» Goal: Convert the data below into a JSON list of strings, with one string per line and blank lines omitted.
* Begin *
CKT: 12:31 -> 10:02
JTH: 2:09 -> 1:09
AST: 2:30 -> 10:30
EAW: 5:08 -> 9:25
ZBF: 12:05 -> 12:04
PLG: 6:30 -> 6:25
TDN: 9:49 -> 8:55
* End *
» Full output:
[
  "CKT: 12:31 -> 10:02",
  "JTH: 2:09 -> 1:09",
  "AST: 2:30 -> 10:30",
  "EAW: 5:08 -> 9:25",
  "ZBF: 12:05 -> 12:04",
  "PLG: 6:30 -> 6:25",
  "TDN: 9:49 -> 8:55"
]